[Data records]
****
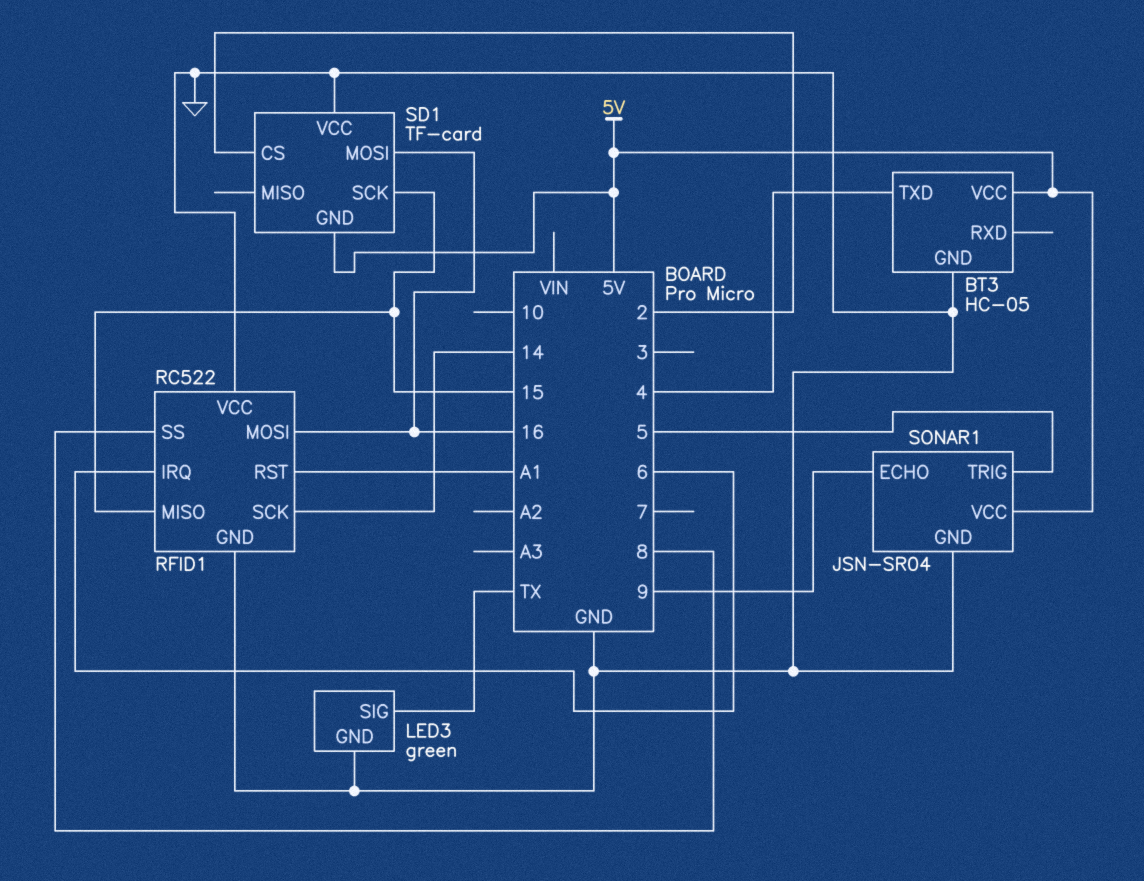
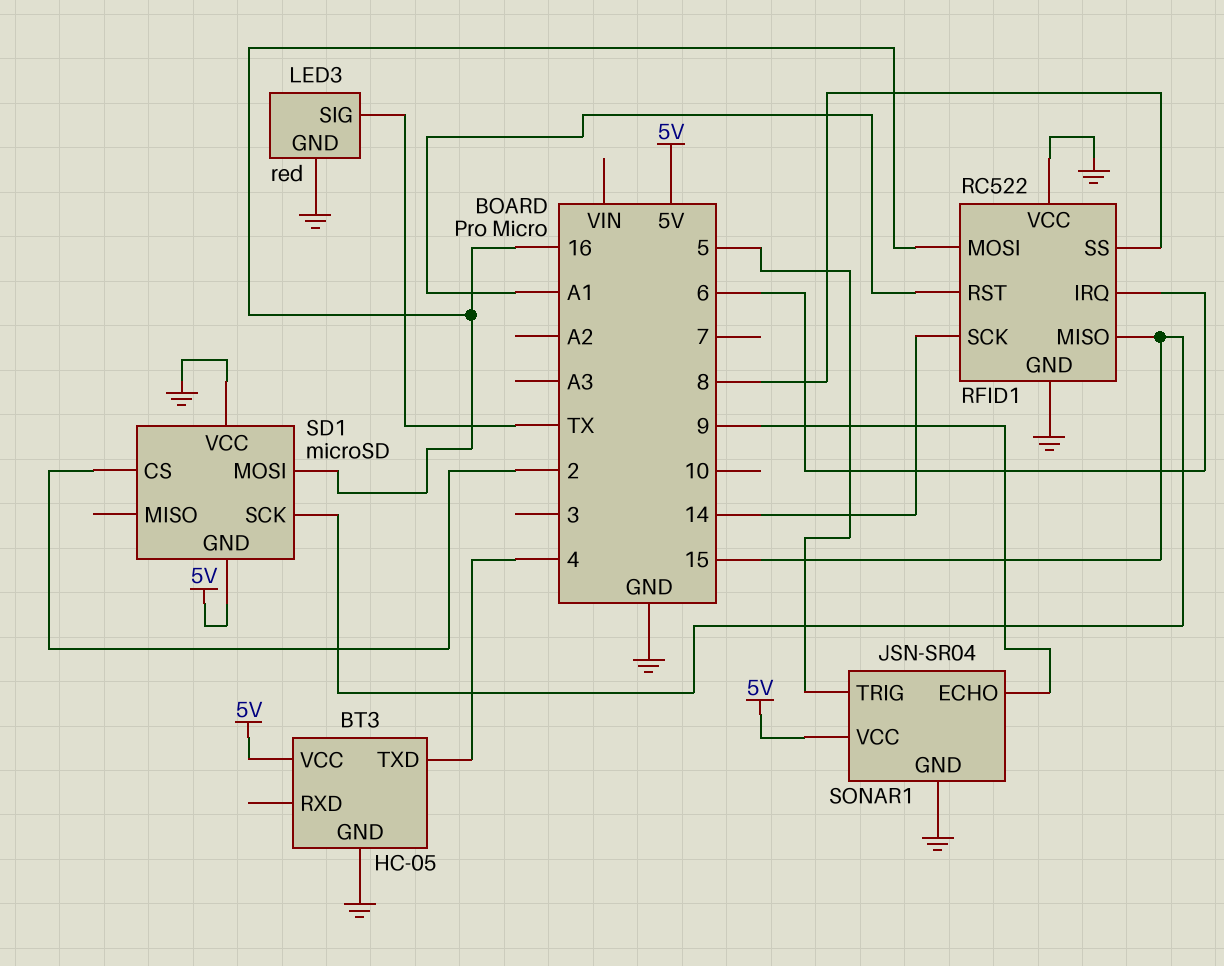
LED3: green -> red
SD1: TF-card -> microSD

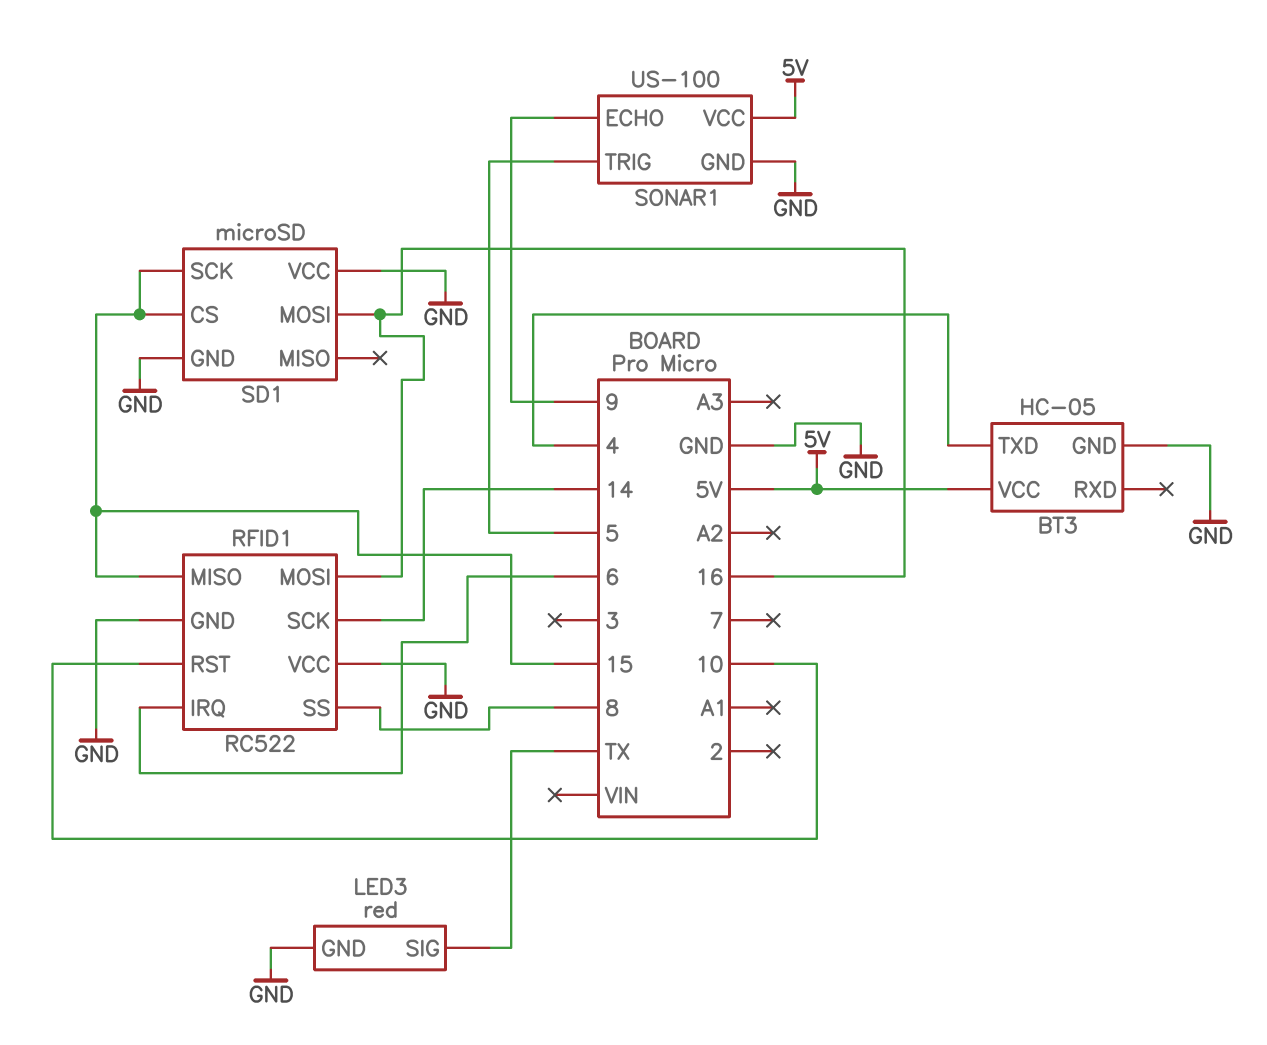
RFID1 pin RST: A1 -> 10
SD1 pin CS: 2 -> 15
SD1 pin GND: 5V -> GND
SONAR1: JSN-SR04 -> US-100

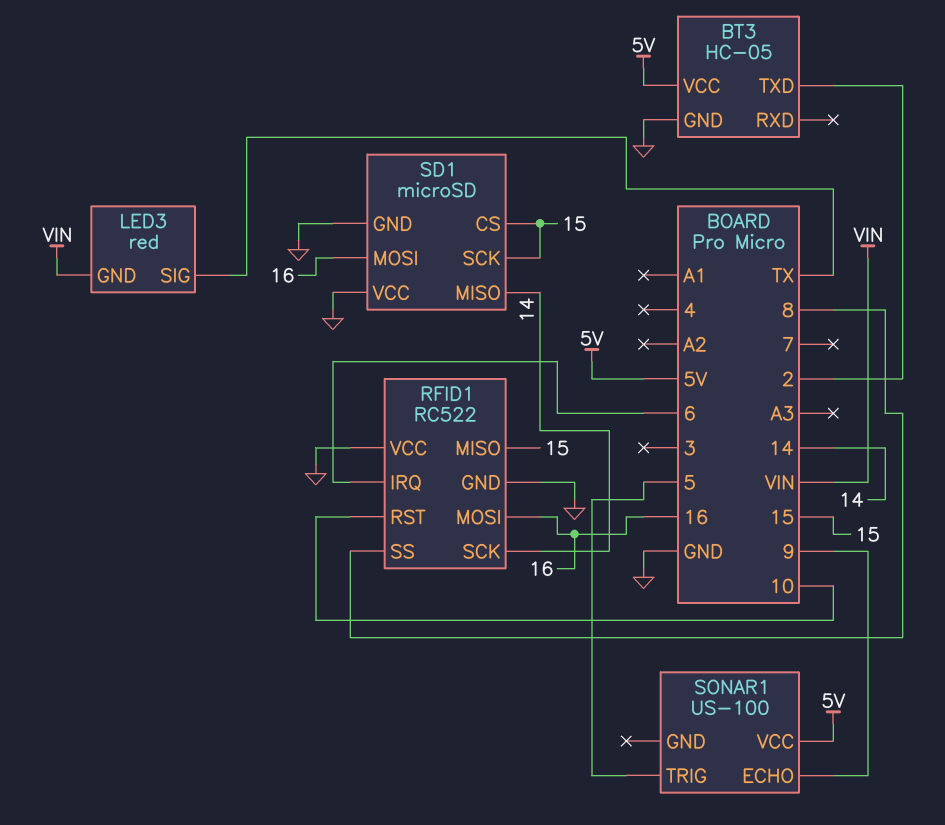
BT3 pin TXD: 4 -> 2
LED3 pin GND: GND -> VIN
SD1 pin MISO: none -> 14
SONAR1 pin GND: GND -> none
****
TASK OBJECTIVE ▸ Please set down the records exactly, and keep every image out of the copy.

FINISHED TASK ▸
LED3: green -> red
SD1: TF-card -> microSD

RFID1 pin RST: A1 -> 10
SD1 pin CS: 2 -> 15
SD1 pin GND: 5V -> GND
SONAR1: JSN-SR04 -> US-100

BT3 pin TXD: 4 -> 2
LED3 pin GND: GND -> VIN
SD1 pin MISO: none -> 14
SONAR1 pin GND: GND -> none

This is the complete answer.